((

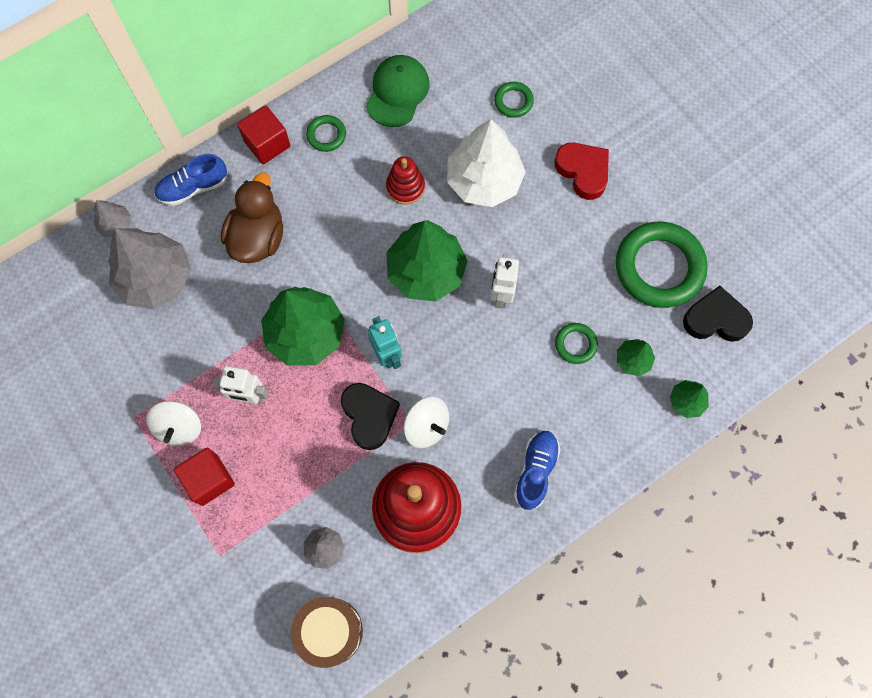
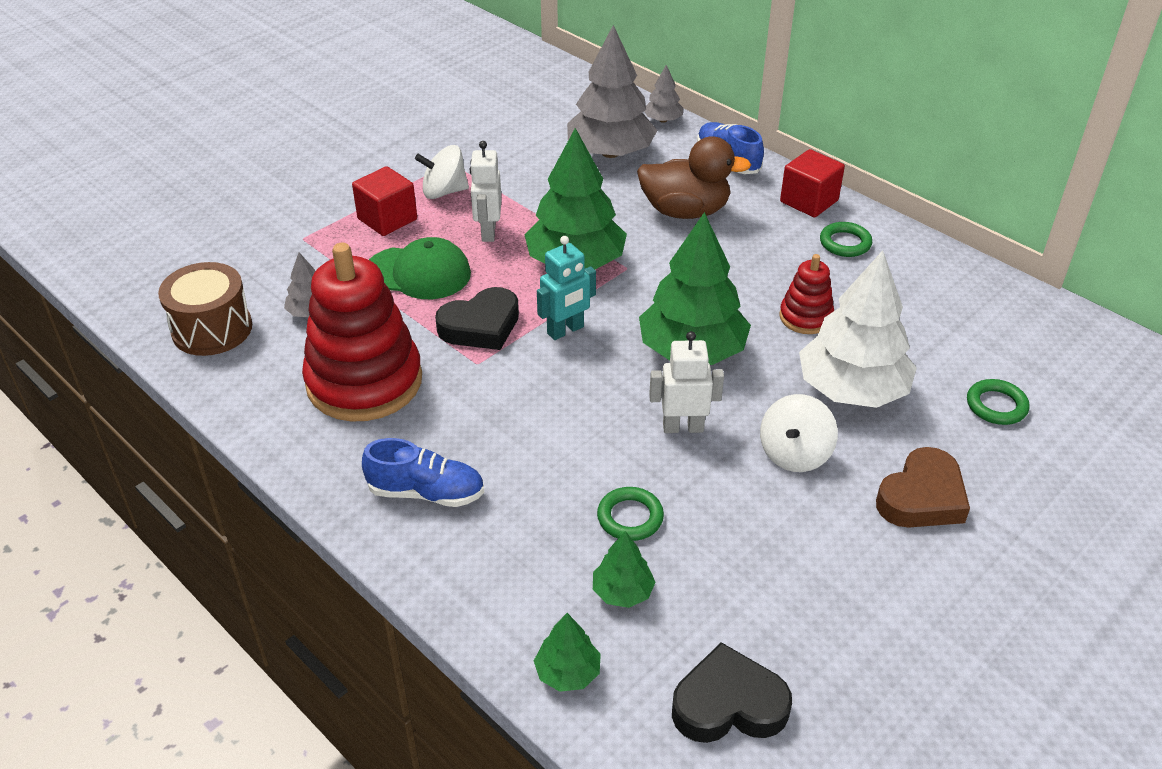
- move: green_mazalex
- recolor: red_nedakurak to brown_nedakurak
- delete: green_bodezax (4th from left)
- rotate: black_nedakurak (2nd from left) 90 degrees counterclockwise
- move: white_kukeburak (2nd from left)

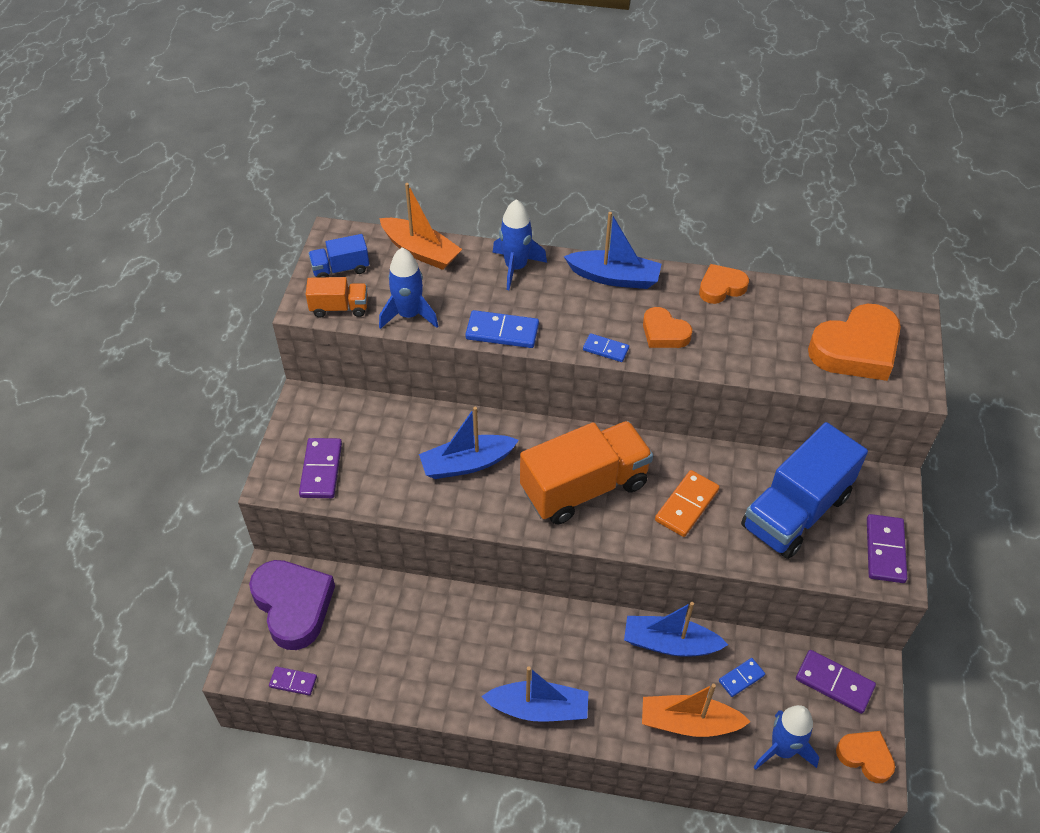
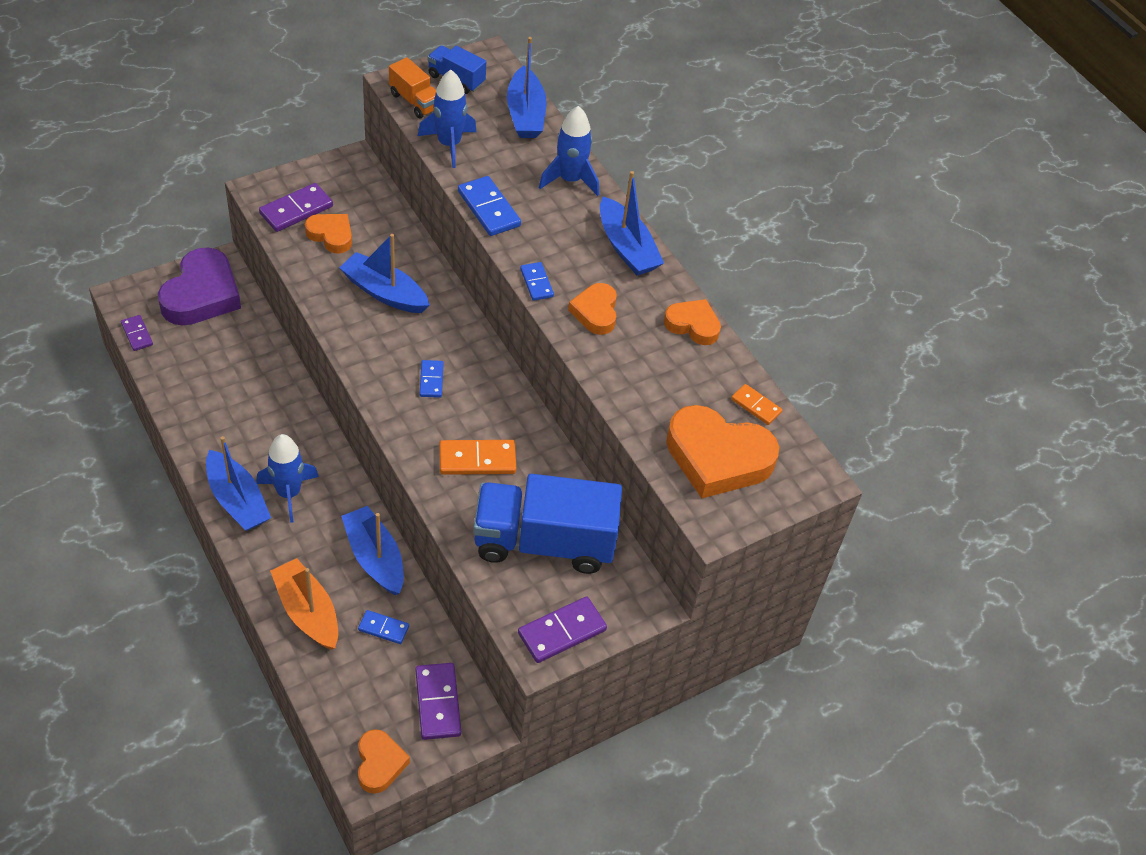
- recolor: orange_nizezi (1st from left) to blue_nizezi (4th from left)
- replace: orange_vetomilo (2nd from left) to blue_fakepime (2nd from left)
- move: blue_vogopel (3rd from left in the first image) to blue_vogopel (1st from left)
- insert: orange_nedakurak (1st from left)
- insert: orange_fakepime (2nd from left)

))

▶ [WHAT NEEDS TO BE DONE] Write the material out again exactly. Do not include the pictures.

▶ [EXERCISE RESPONSE]
- move: green_mazalex
- recolor: red_nedakurak to brown_nedakurak
- delete: green_bodezax (4th from left)
- rotate: black_nedakurak (2nd from left) 90 degrees counterclockwise
- move: white_kukeburak (2nd from left)

- recolor: orange_nizezi (1st from left) to blue_nizezi (4th from left)
- replace: orange_vetomilo (2nd from left) to blue_fakepime (2nd from left)
- move: blue_vogopel (3rd from left in the first image) to blue_vogopel (1st from left)
- insert: orange_nedakurak (1st from left)
- insert: orange_fakepime (2nd from left)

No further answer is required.